## What needs to be done
Output, word for word, the lines of this listing that fall between the line with "camera: 70 degrees left, 10 degrees up" and the line with "(598, 296) = (336, 72): none -> white cube", counting both of those lines, and no others.

## Dataset records
=-=-=-=-=

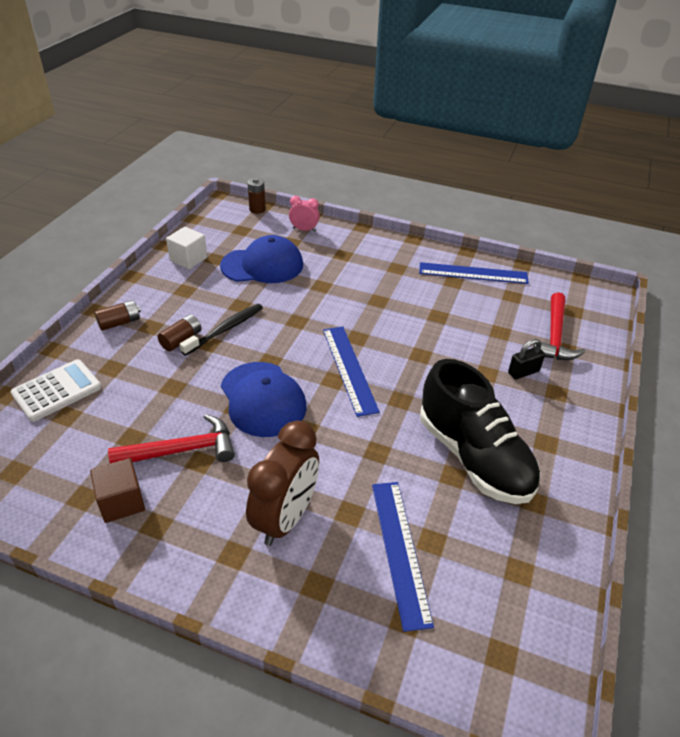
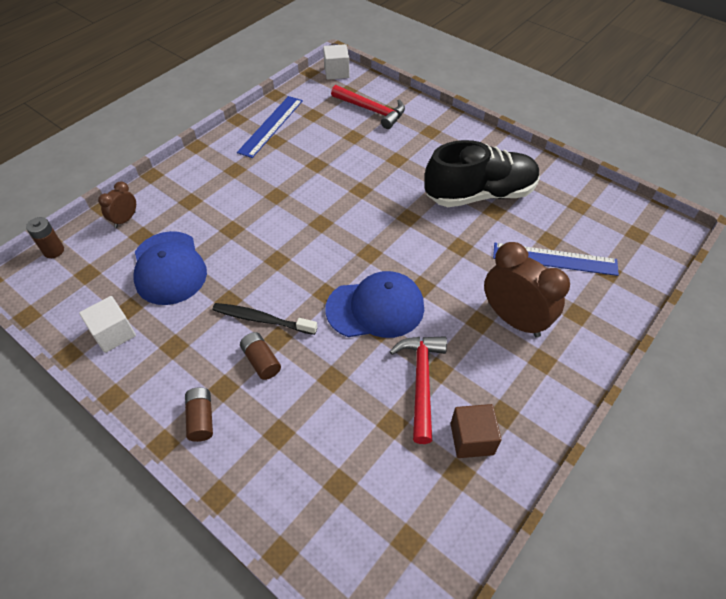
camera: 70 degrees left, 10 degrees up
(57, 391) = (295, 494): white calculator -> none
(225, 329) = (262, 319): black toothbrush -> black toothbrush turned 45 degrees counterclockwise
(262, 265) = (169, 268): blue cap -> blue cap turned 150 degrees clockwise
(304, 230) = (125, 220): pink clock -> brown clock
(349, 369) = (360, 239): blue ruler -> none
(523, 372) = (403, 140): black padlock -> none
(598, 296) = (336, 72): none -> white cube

=-=-=-=-=

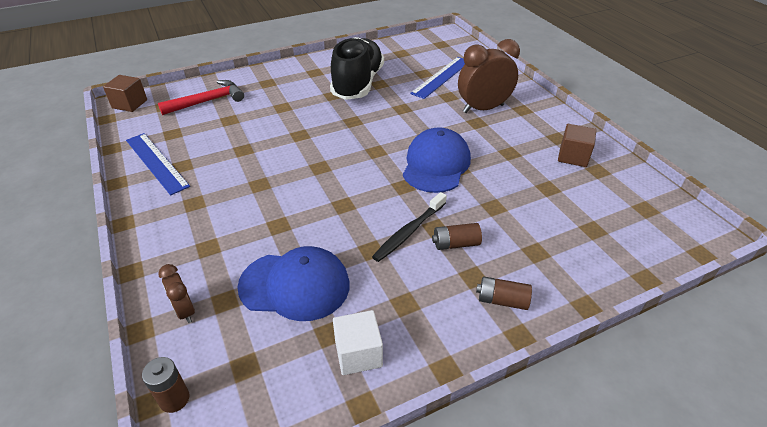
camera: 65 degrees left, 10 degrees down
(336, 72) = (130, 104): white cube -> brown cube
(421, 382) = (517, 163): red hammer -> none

=-=-=-=-=

## Result
camera: 70 degrees left, 10 degrees up
(57, 391) = (295, 494): white calculator -> none
(225, 329) = (262, 319): black toothbrush -> black toothbrush turned 45 degrees counterclockwise
(262, 265) = (169, 268): blue cap -> blue cap turned 150 degrees clockwise
(304, 230) = (125, 220): pink clock -> brown clock
(349, 369) = (360, 239): blue ruler -> none
(523, 372) = (403, 140): black padlock -> none
(598, 296) = (336, 72): none -> white cube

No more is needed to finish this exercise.